BEGIN RECORD EXCERPTS

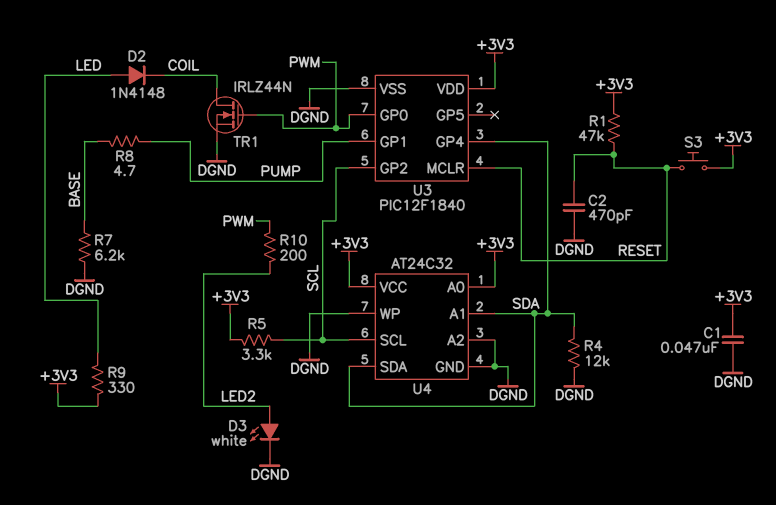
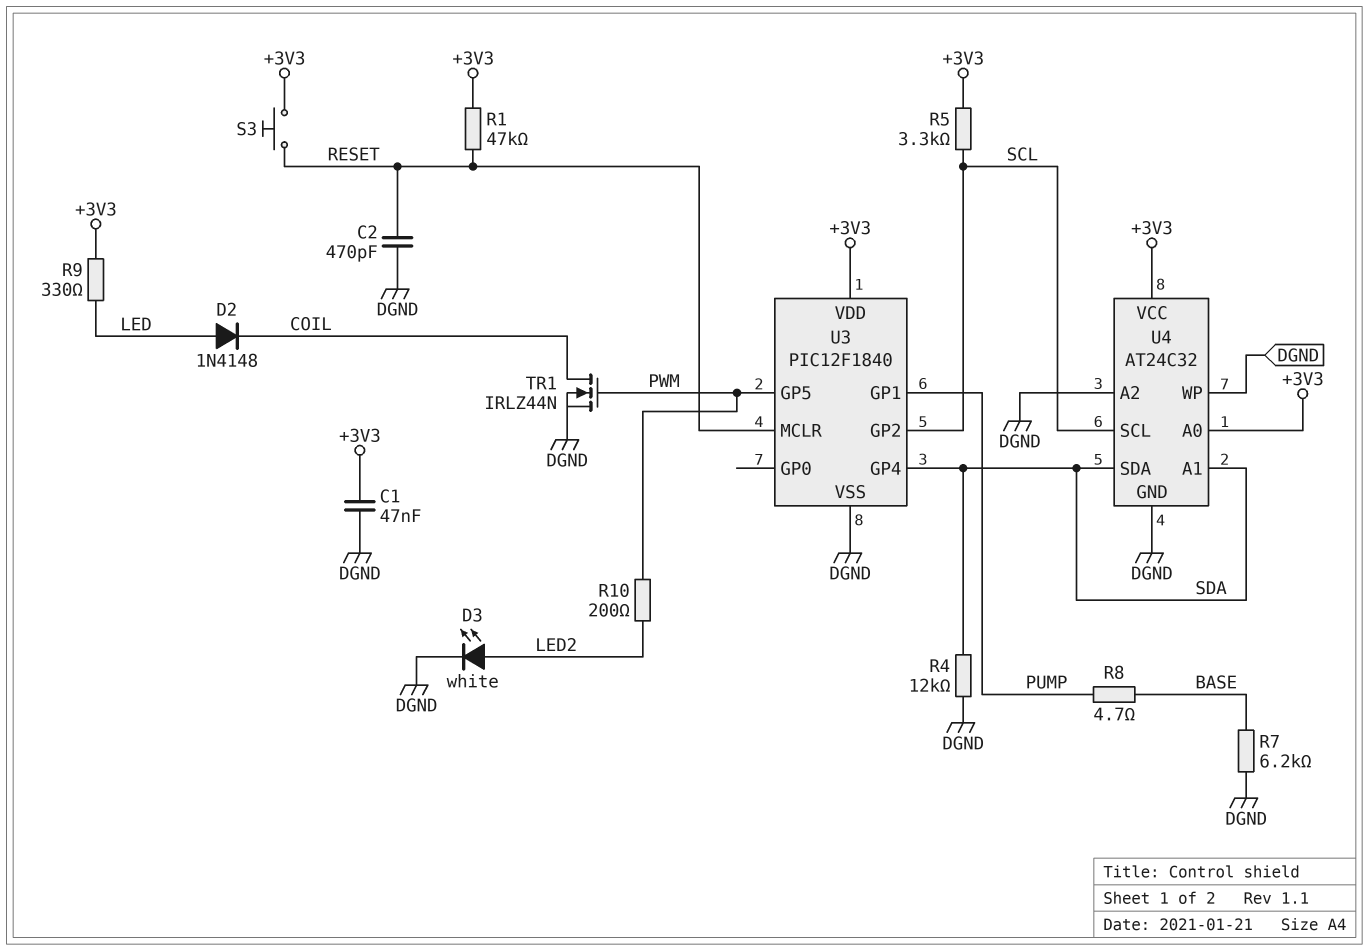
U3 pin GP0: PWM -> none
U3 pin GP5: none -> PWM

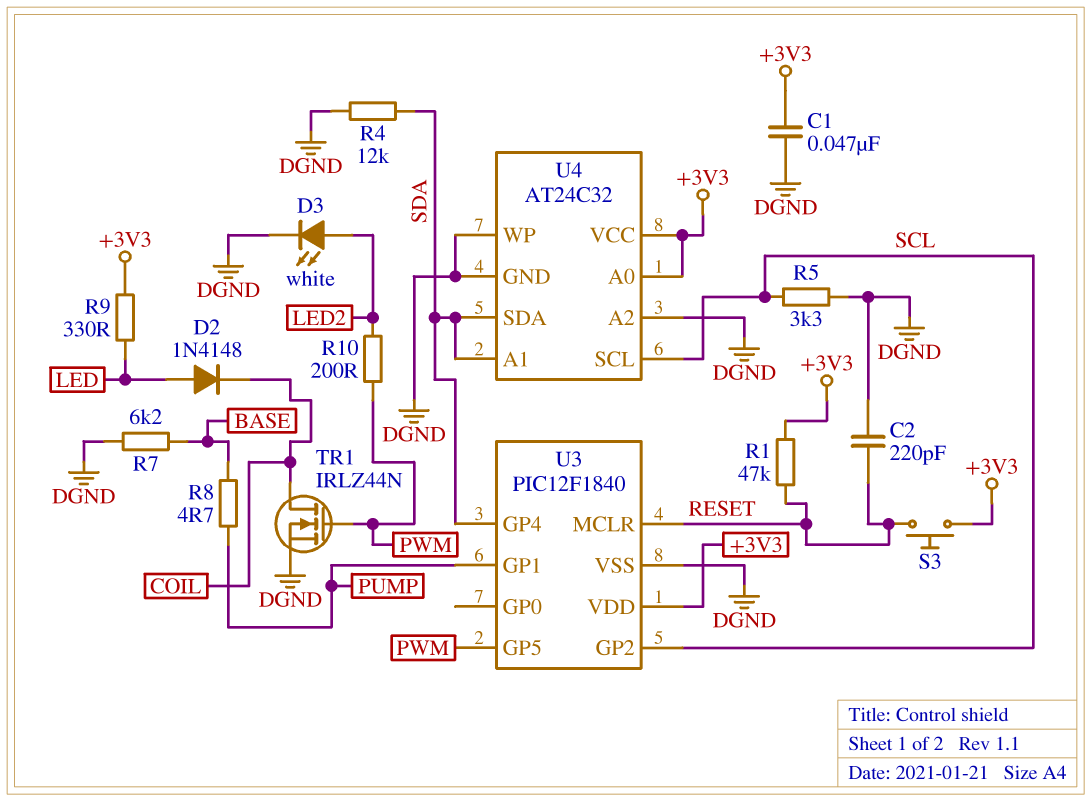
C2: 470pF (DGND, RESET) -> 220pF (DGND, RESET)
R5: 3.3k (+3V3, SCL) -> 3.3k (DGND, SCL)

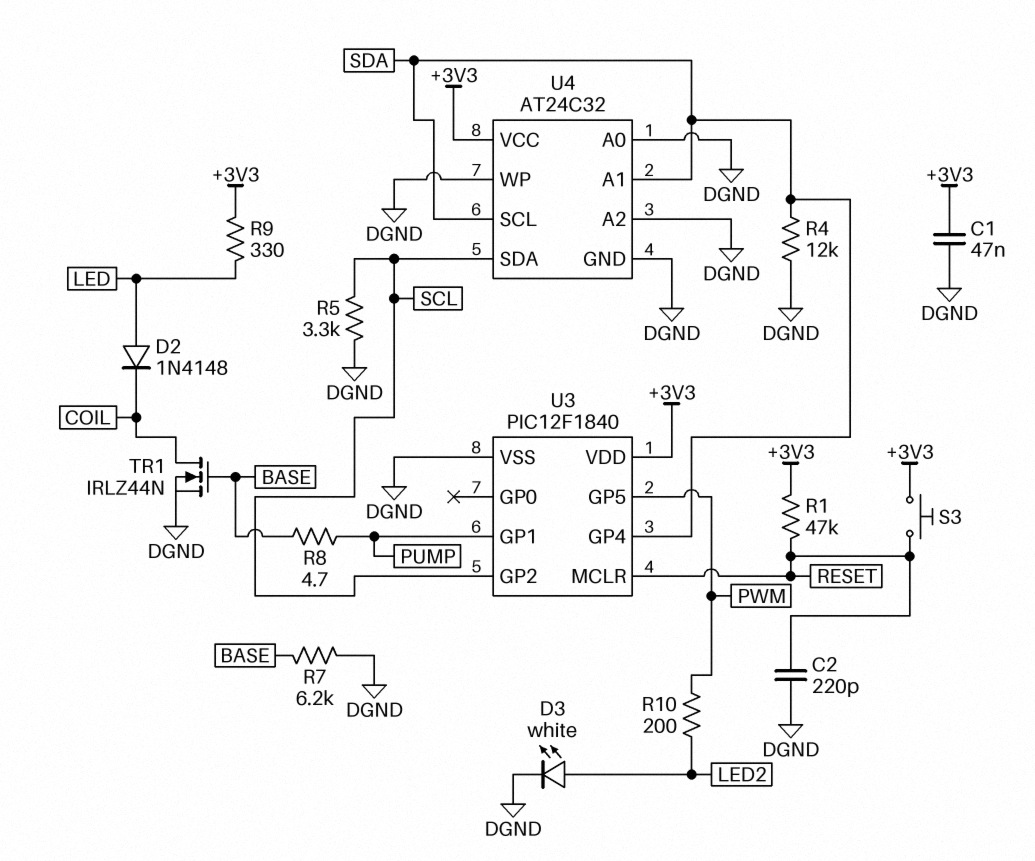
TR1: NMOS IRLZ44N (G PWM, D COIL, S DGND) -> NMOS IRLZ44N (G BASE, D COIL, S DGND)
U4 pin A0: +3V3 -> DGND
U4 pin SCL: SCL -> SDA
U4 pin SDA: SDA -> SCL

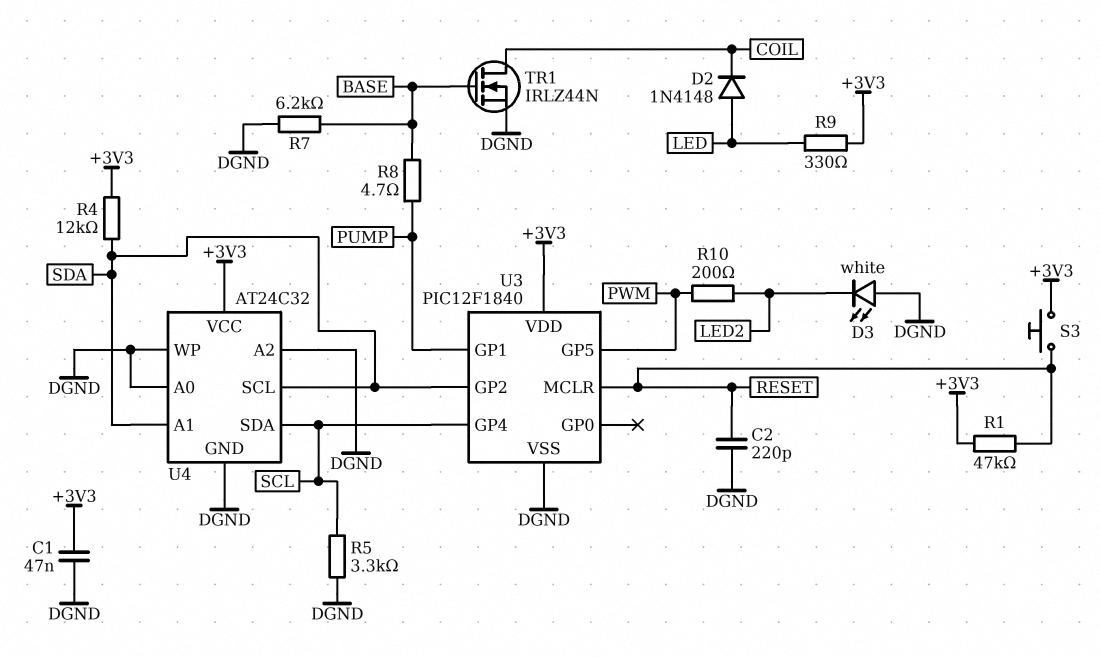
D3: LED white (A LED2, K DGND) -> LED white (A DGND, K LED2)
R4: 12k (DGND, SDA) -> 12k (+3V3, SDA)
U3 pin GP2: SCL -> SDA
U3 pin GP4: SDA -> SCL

END RECORD EXCERPTS

§ INSTRUCTIONS FOR THE TASK: For each line above that holds the string "none", provide a copy of that line.

§ OUTPUT:
U3 pin GP0: PWM -> none
U3 pin GP5: none -> PWM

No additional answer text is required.